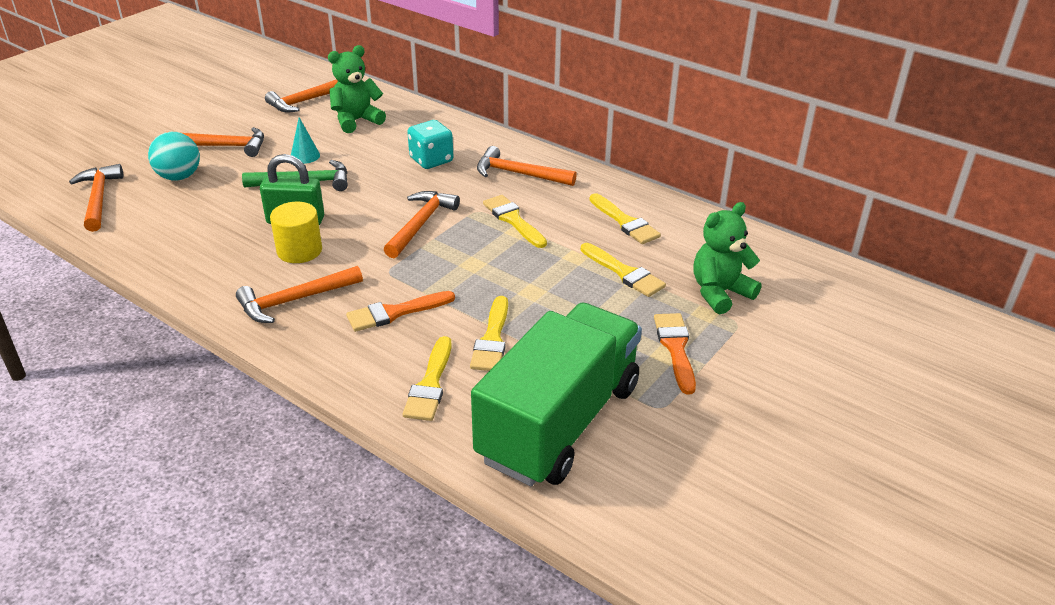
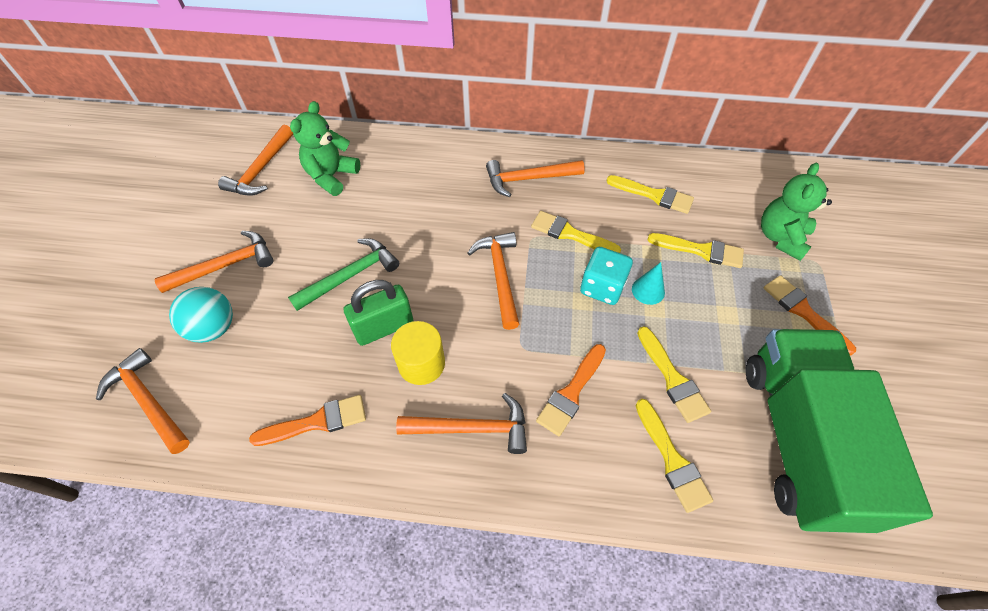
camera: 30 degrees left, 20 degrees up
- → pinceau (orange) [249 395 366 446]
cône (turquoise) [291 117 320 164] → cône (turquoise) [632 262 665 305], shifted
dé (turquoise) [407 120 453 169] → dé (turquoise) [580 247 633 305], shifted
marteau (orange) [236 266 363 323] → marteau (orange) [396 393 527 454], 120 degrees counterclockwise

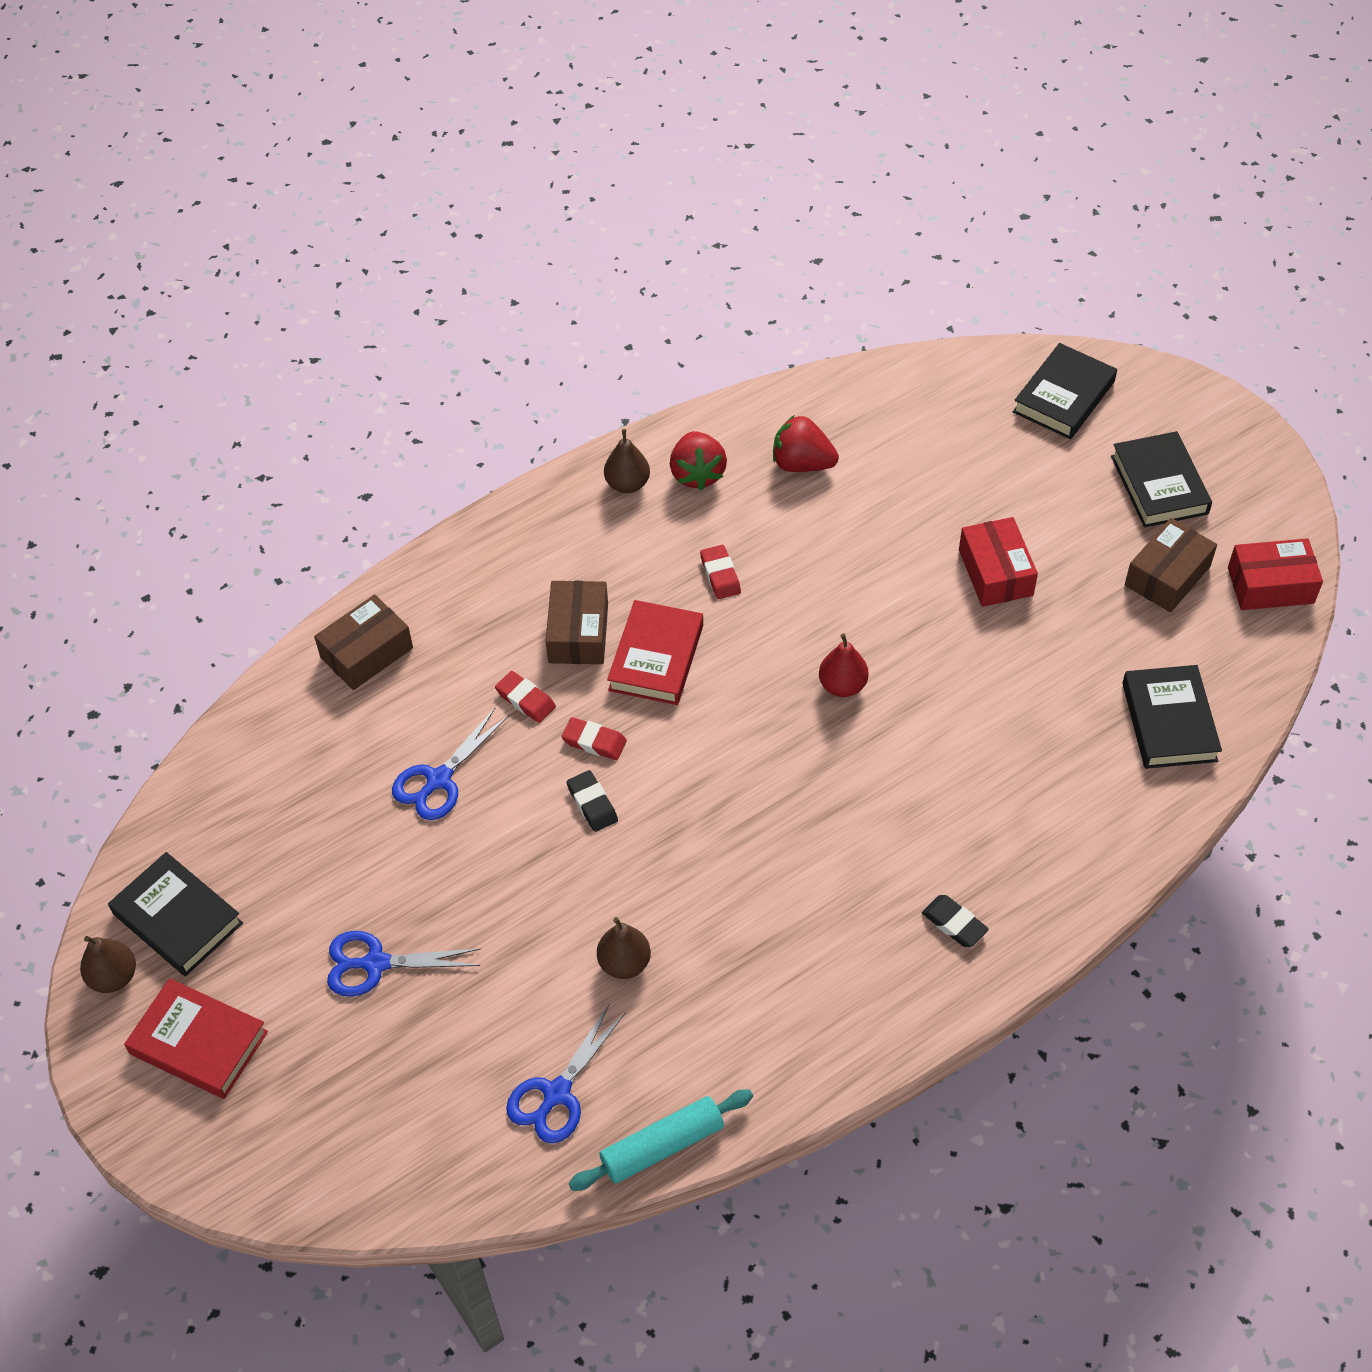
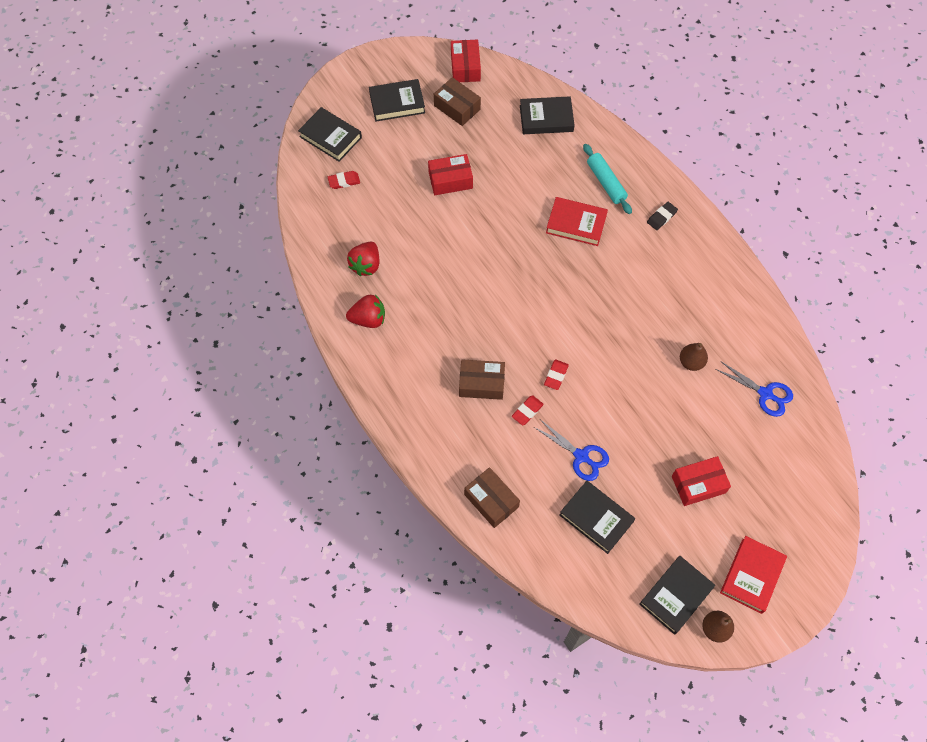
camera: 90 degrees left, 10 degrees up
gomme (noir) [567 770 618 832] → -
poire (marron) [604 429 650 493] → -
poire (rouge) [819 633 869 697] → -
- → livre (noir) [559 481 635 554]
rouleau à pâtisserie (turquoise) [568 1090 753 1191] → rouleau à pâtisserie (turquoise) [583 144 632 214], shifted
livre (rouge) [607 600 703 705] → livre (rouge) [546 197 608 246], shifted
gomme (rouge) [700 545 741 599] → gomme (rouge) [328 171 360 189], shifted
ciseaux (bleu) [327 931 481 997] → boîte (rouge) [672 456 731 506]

· · · · ·

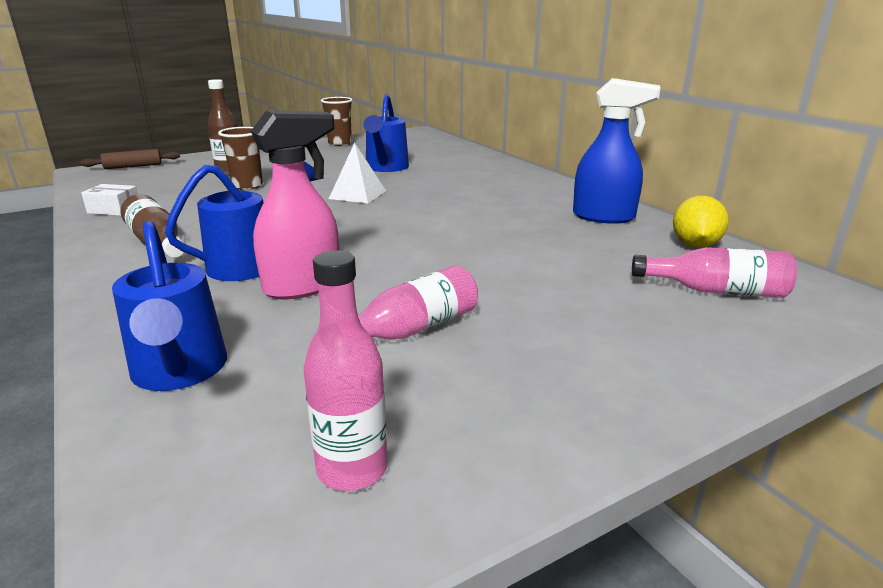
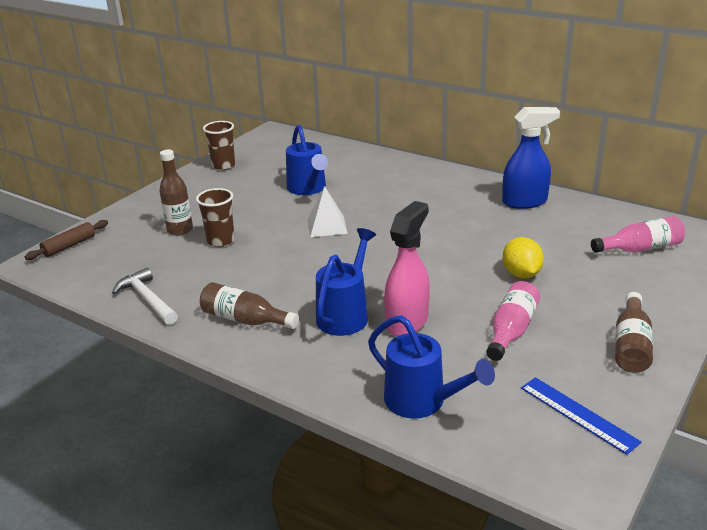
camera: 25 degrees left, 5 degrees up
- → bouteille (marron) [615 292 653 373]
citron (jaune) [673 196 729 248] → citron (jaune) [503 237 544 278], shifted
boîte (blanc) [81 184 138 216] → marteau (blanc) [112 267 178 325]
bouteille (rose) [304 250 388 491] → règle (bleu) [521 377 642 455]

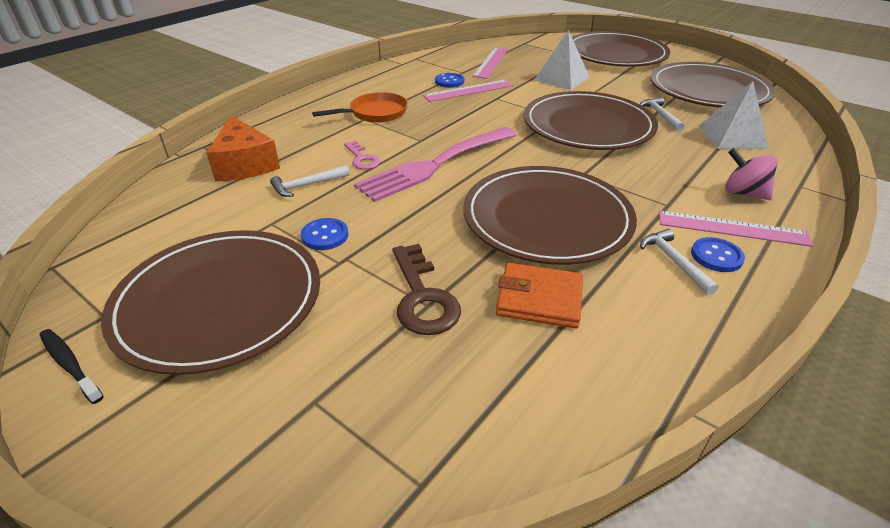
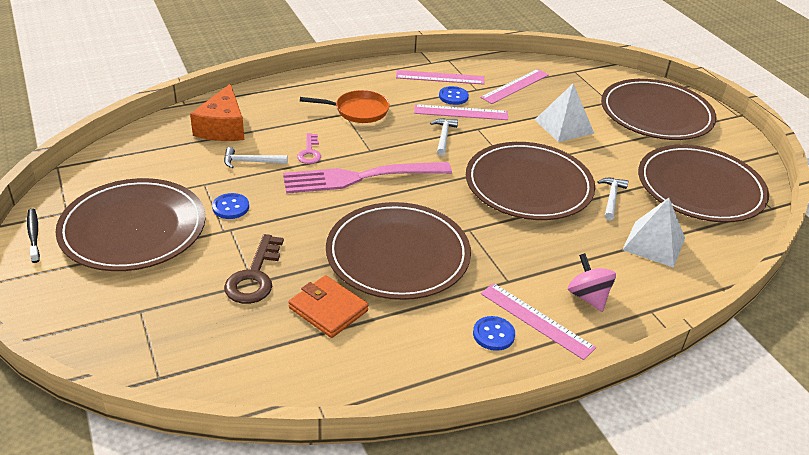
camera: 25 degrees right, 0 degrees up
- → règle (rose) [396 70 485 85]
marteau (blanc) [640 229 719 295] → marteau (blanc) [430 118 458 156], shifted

· · · · ·

TASK TO CARRY OUT: Print, without alteration, only the lines above between the one holding "- → pinceau (orange) [249 395 366 446]" and the one holding "dé (turquoise) [407", inclusive.

TASK RESULT:
- → pinceau (orange) [249 395 366 446]
cône (turquoise) [291 117 320 164] → cône (turquoise) [632 262 665 305], shifted
dé (turquoise) [407 120 453 169] → dé (turquoise) [580 247 633 305], shifted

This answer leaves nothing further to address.